Assigned task:
The required output is the complete data, repeated without alteration.

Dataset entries
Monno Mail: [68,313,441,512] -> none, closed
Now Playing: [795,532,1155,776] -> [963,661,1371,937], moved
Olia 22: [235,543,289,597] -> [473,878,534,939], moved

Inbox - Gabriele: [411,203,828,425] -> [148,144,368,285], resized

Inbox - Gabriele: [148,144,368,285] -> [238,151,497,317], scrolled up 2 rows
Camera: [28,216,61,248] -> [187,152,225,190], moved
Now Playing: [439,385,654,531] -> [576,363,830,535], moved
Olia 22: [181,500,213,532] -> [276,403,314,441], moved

Exercise answer:
Monno Mail: [68,313,441,512] -> none, closed
Now Playing: [795,532,1155,776] -> [963,661,1371,937], moved
Olia 22: [235,543,289,597] -> [473,878,534,939], moved

Inbox - Gabriele: [411,203,828,425] -> [148,144,368,285], resized

Inbox - Gabriele: [148,144,368,285] -> [238,151,497,317], scrolled up 2 rows
Camera: [28,216,61,248] -> [187,152,225,190], moved
Now Playing: [439,385,654,531] -> [576,363,830,535], moved
Olia 22: [181,500,213,532] -> [276,403,314,441], moved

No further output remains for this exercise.